→ Dataset records
┄┄┄┄┄┄

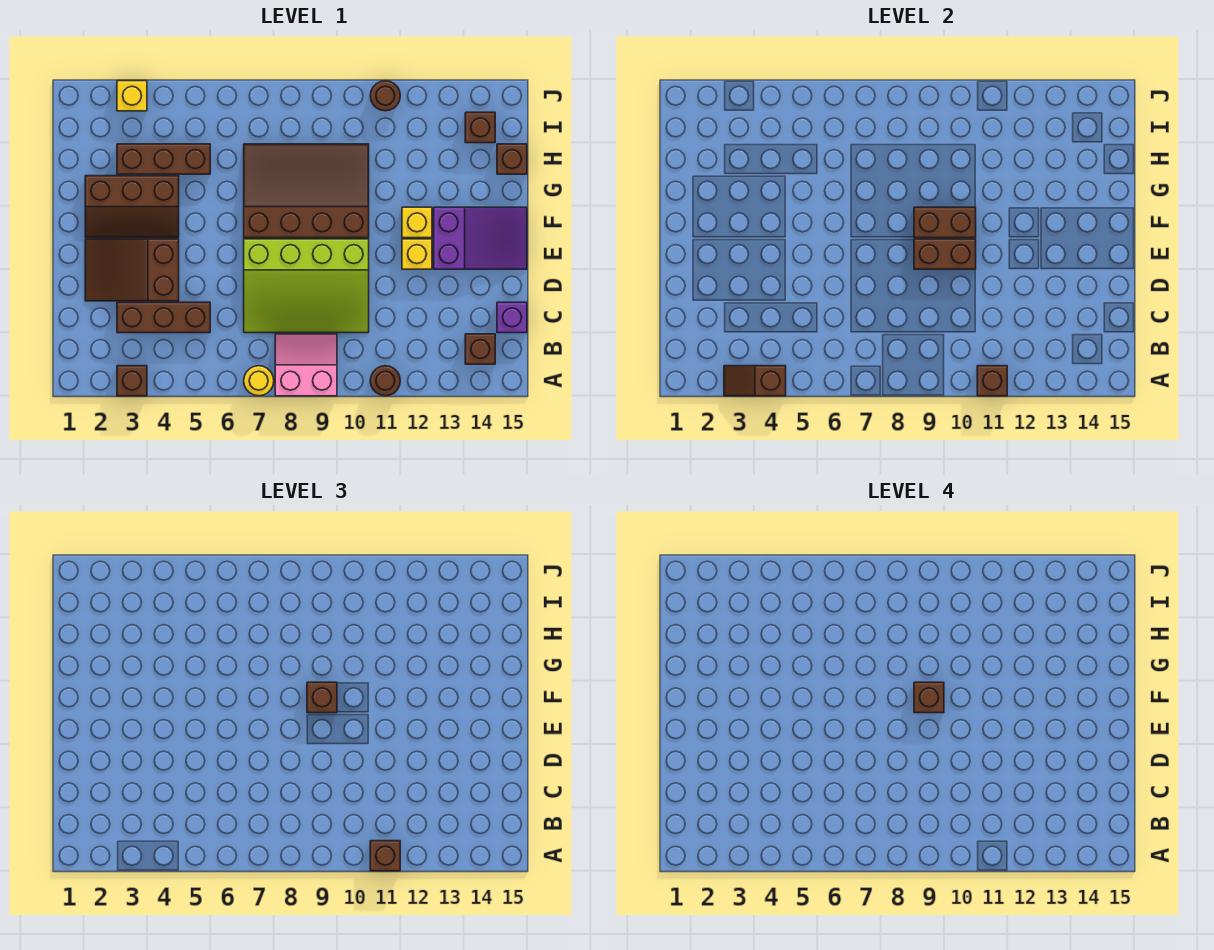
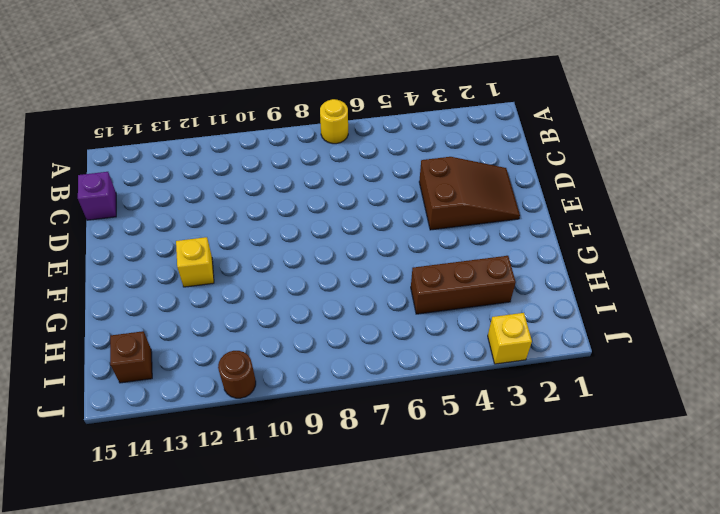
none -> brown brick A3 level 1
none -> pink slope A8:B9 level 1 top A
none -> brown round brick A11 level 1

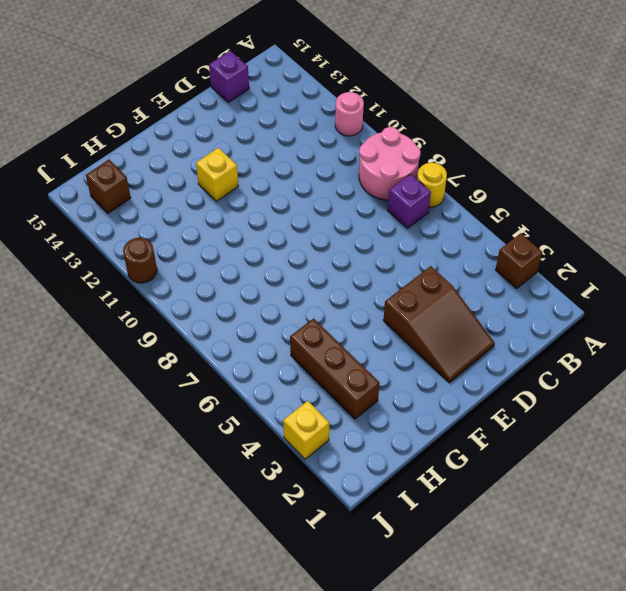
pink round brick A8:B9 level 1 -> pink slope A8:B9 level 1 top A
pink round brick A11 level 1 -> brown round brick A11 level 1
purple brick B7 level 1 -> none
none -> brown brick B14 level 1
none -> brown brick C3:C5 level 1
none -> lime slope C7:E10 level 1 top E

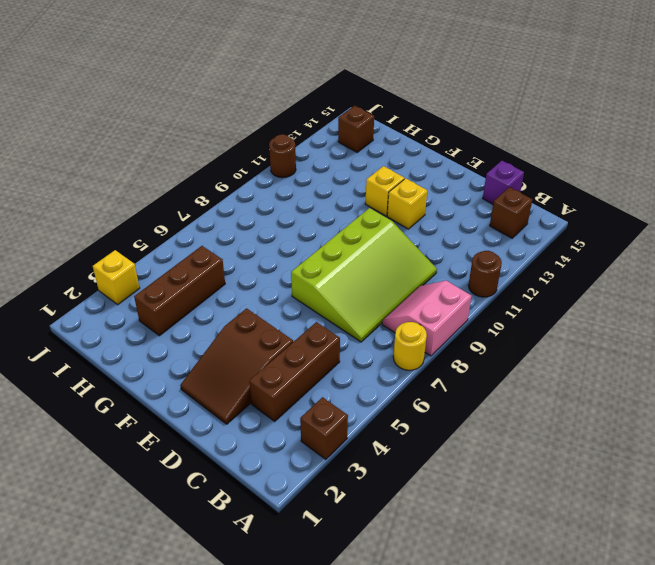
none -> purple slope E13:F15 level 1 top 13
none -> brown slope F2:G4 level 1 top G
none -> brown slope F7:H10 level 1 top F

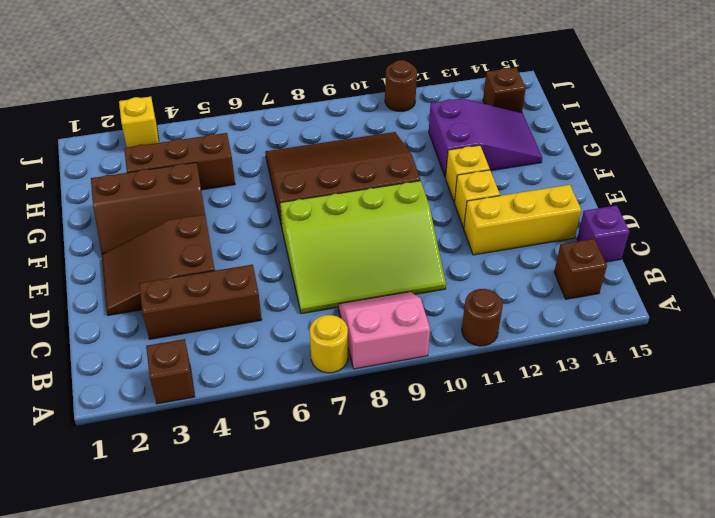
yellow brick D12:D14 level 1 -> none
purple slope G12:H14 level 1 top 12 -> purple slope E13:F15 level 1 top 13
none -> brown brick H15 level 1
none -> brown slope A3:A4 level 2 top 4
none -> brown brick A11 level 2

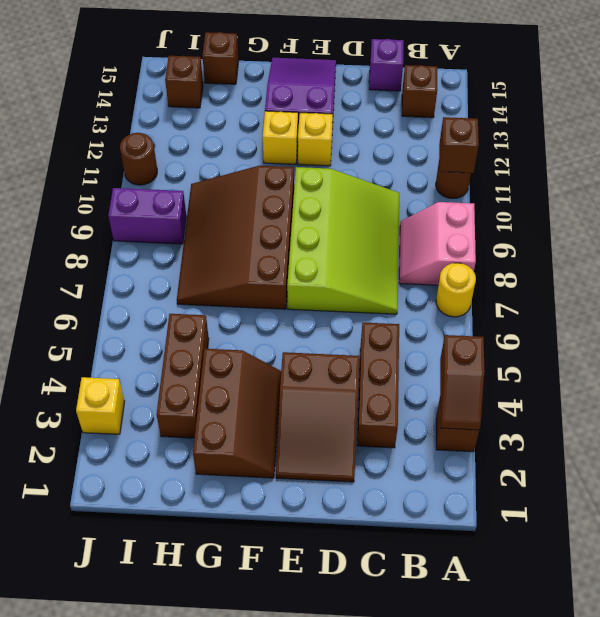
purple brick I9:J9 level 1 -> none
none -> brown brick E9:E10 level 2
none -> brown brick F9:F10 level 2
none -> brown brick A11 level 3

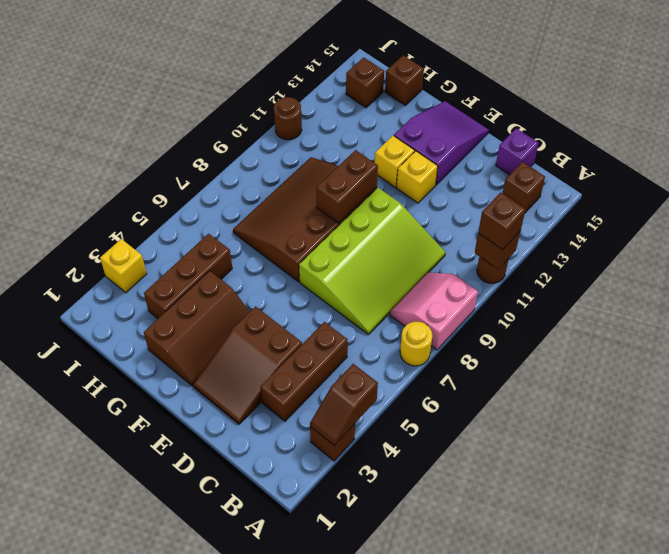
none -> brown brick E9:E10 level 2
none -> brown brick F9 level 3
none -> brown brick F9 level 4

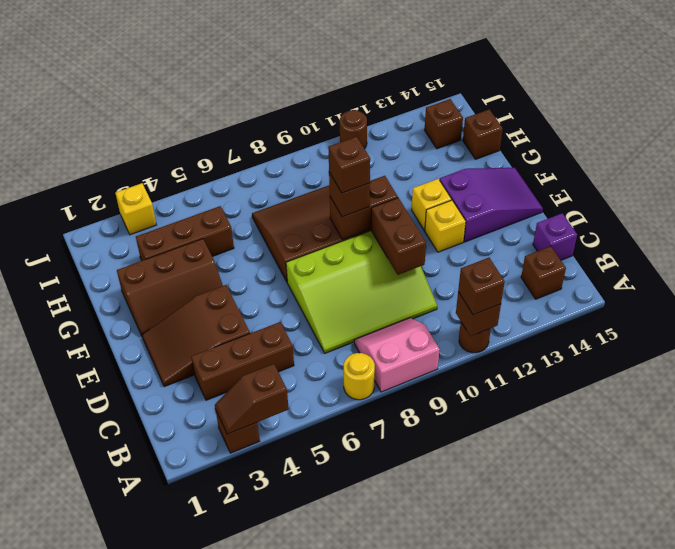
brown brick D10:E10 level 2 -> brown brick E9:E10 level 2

┄┄┄┄┄┄

Write each line exactly as it appears, from the line that holds "yellow brick D12:D14 level 1 -> none" through the closing line of the data above, and leave every picture out.

yellow brick D12:D14 level 1 -> none
purple slope G12:H14 level 1 top 12 -> purple slope E13:F15 level 1 top 13
none -> brown brick H15 level 1
none -> brown slope A3:A4 level 2 top 4
none -> brown brick A11 level 2

purple brick I9:J9 level 1 -> none
none -> brown brick E9:E10 level 2
none -> brown brick F9:F10 level 2
none -> brown brick A11 level 3

none -> brown brick E9:E10 level 2
none -> brown brick F9 level 3
none -> brown brick F9 level 4

brown brick D10:E10 level 2 -> brown brick E9:E10 level 2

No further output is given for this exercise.